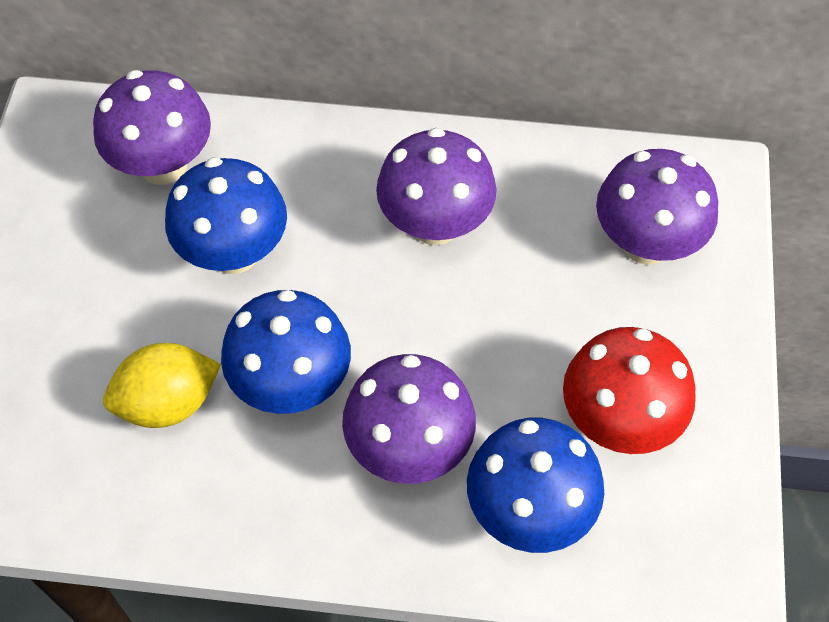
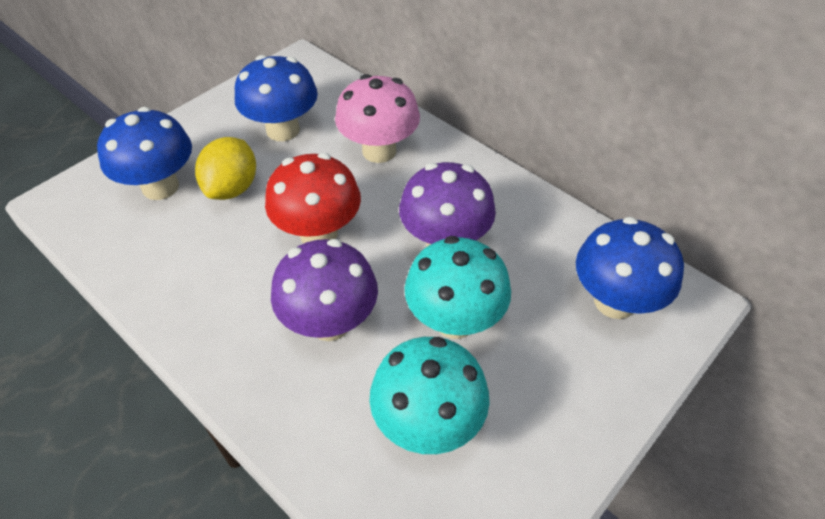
pink mushroom: 0 -> 1
purple mushroom: 4 -> 2
turquoise mushroom: 0 -> 2

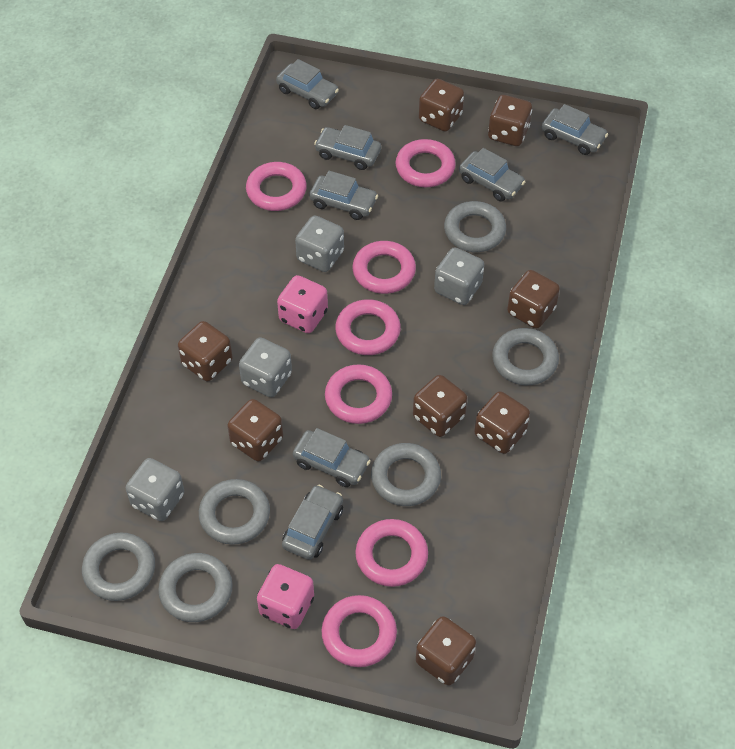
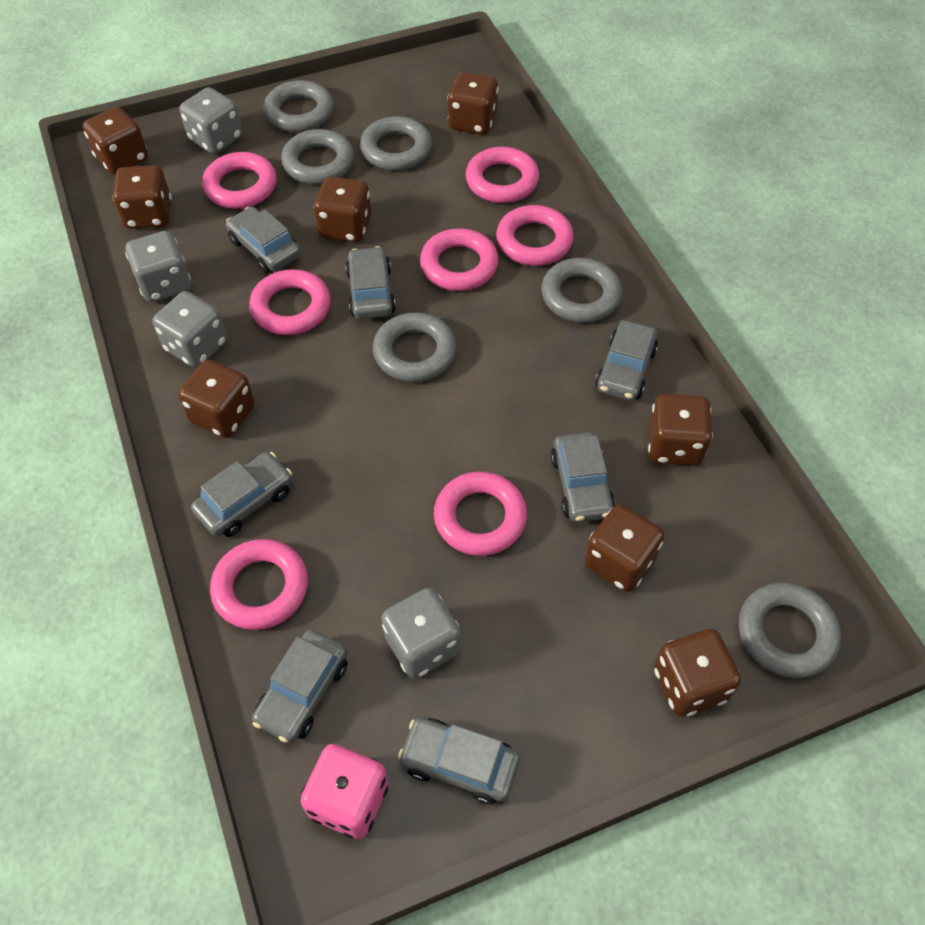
pink dice: 2 -> 1

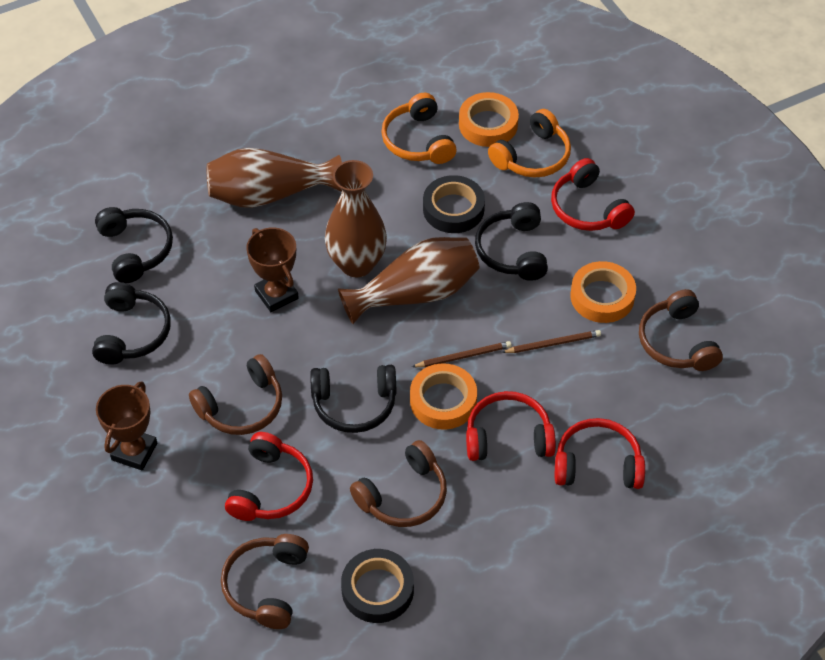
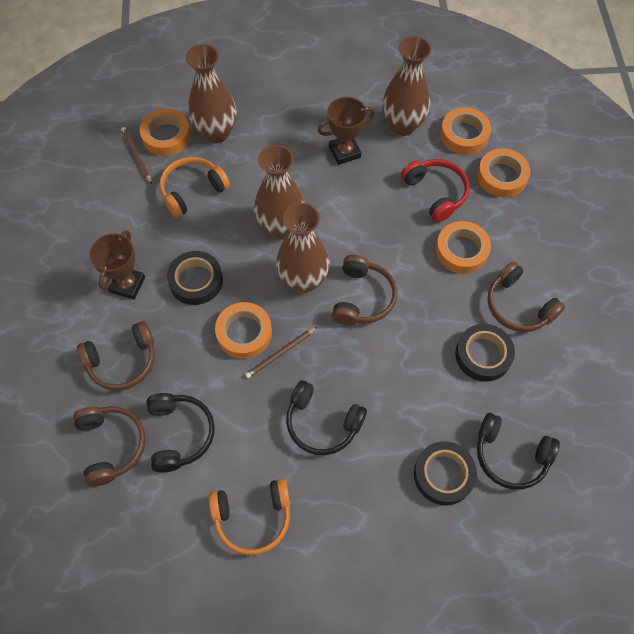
black headphones: 4 -> 3
black tape: 2 -> 3
brown vase: 3 -> 4
orange tape: 3 -> 5
red headphones: 4 -> 1

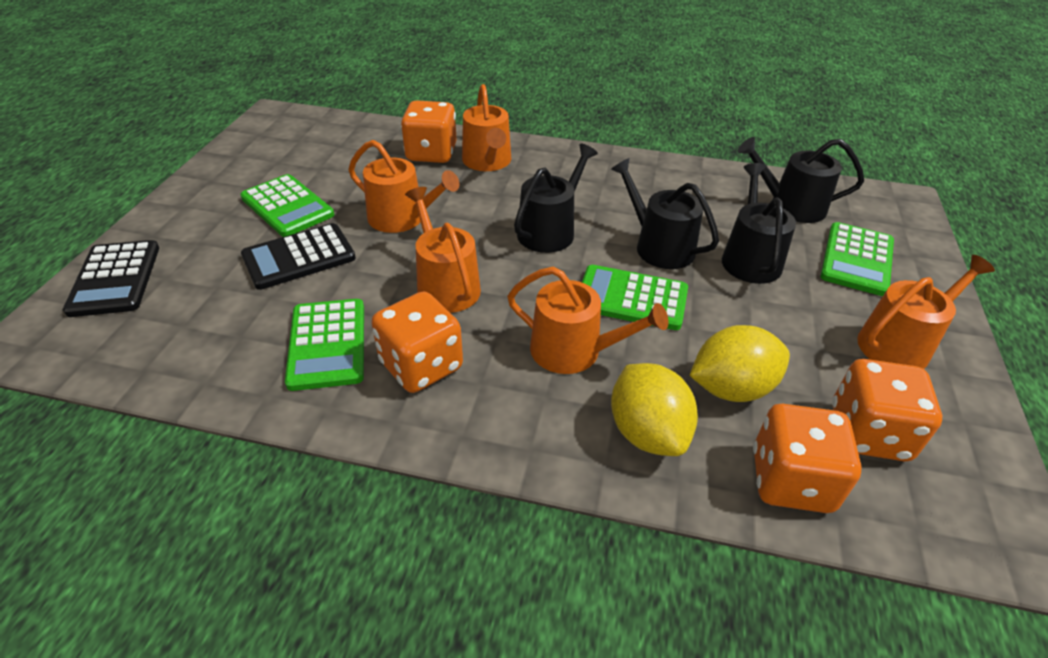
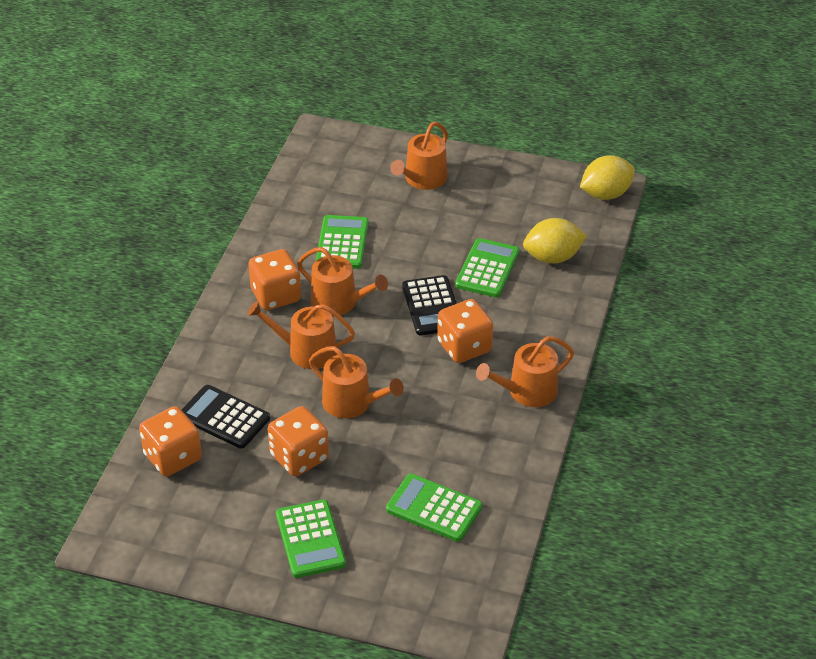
black watering can: 4 -> 0

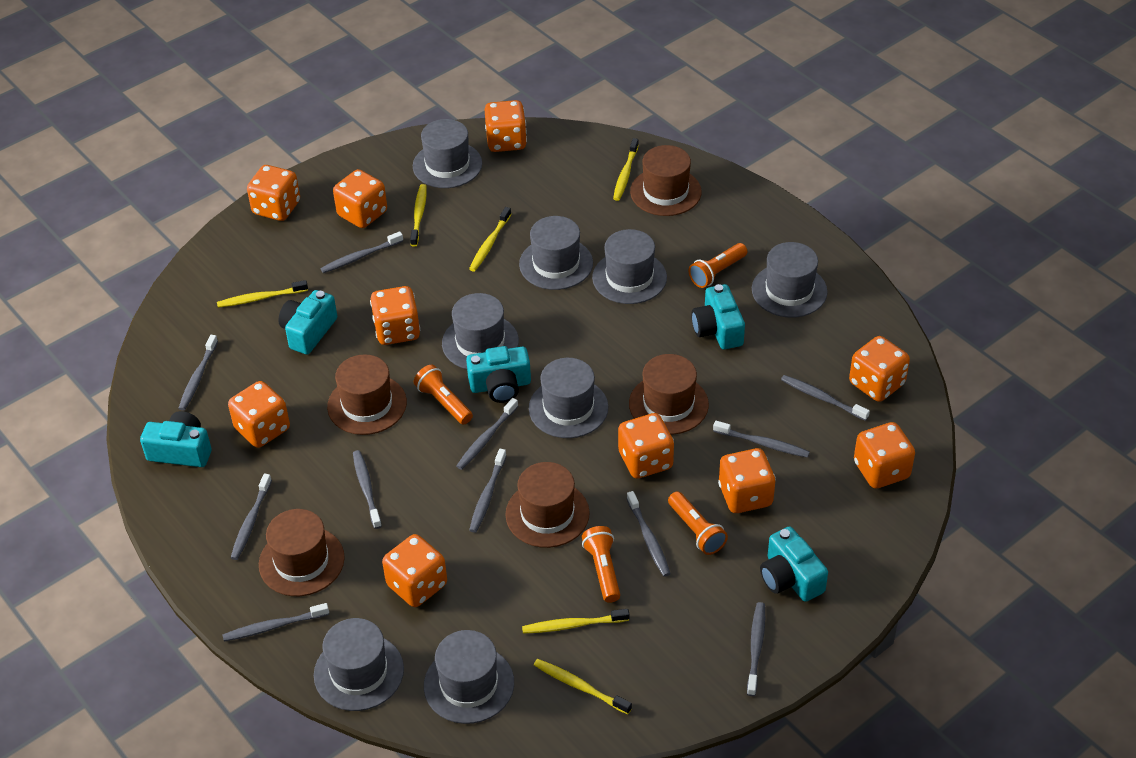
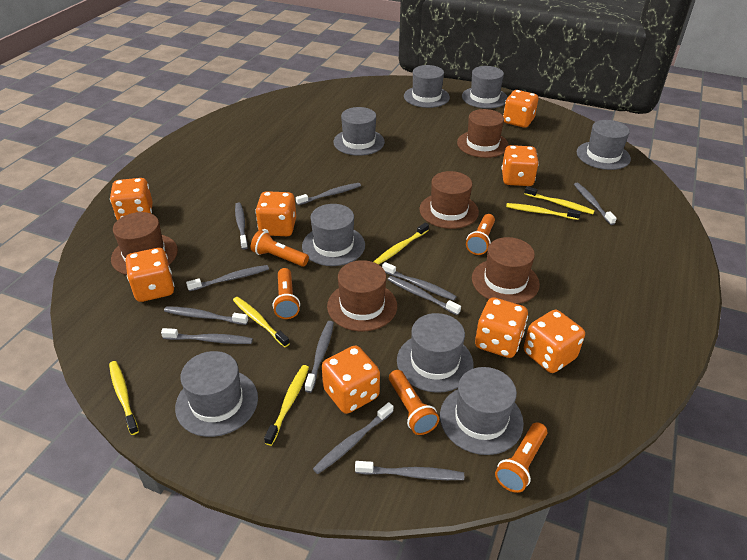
orange dice: 10 -> 8
orange flashlight: 4 -> 5
turquoise camera: 5 -> 0

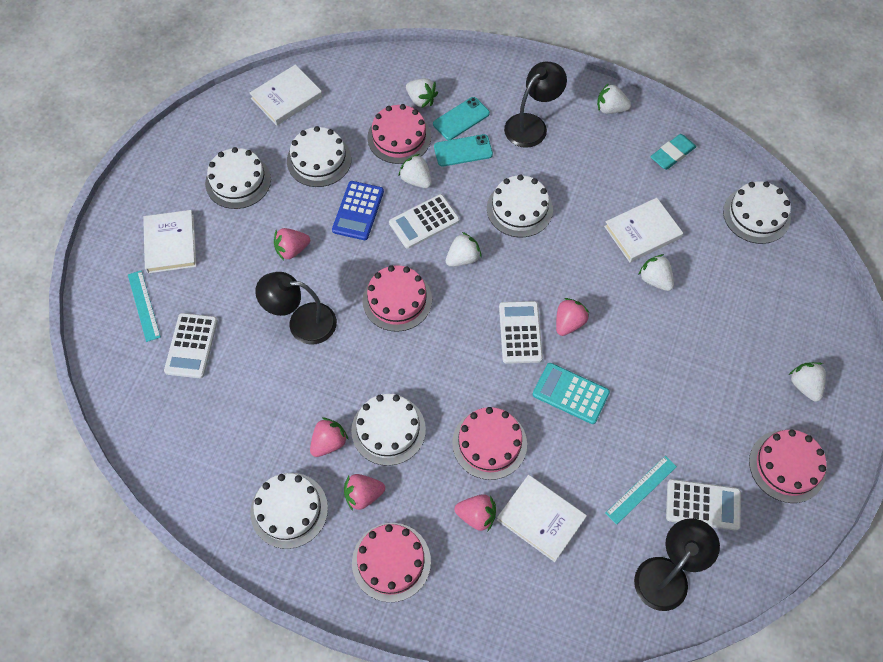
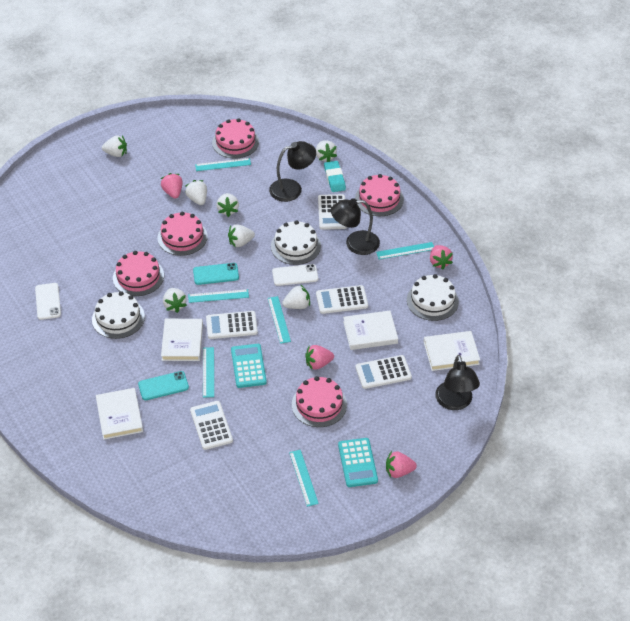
blue calculator: 1 -> 0
pink strawberry: 5 -> 4
turquoise calculator: 1 -> 2
turquoise ruler: 2 -> 6
white cake: 6 -> 3
white calculator: 4 -> 5
white phone: 0 -> 2
white strawberry: 6 -> 7

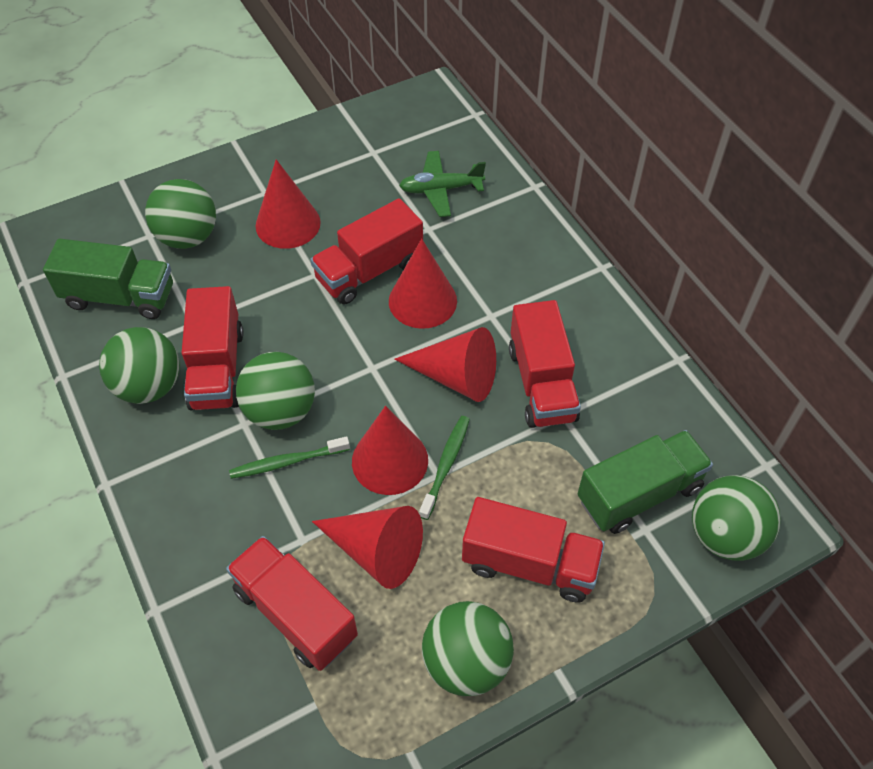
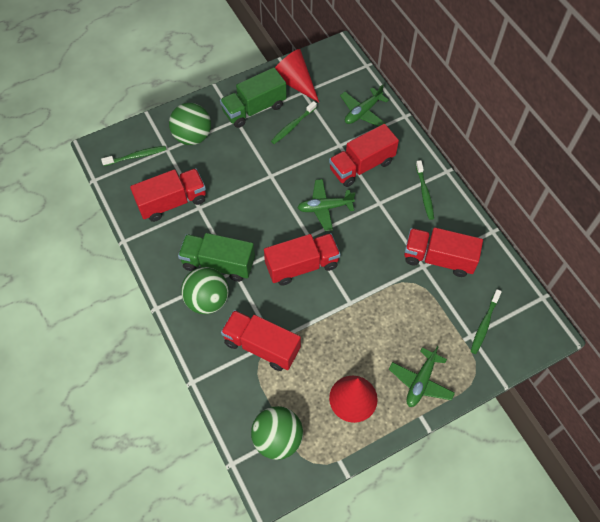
green ball: 5 -> 3
green plane: 1 -> 3
green toothbrush: 2 -> 4
red cone: 5 -> 2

○ ○ ○ ○

▶ _Your assignment_:
Output the data exactly, pictures omitted.

▶ _Response for this exercise_:
pink mushroom: 0 -> 1
purple mushroom: 4 -> 2
turquoise mushroom: 0 -> 2

pink dice: 2 -> 1

black headphones: 4 -> 3
black tape: 2 -> 3
brown vase: 3 -> 4
orange tape: 3 -> 5
red headphones: 4 -> 1

black watering can: 4 -> 0

orange dice: 10 -> 8
orange flashlight: 4 -> 5
turquoise camera: 5 -> 0

blue calculator: 1 -> 0
pink strawberry: 5 -> 4
turquoise calculator: 1 -> 2
turquoise ruler: 2 -> 6
white cake: 6 -> 3
white calculator: 4 -> 5
white phone: 0 -> 2
white strawberry: 6 -> 7

green ball: 5 -> 3
green plane: 1 -> 3
green toothbrush: 2 -> 4
red cone: 5 -> 2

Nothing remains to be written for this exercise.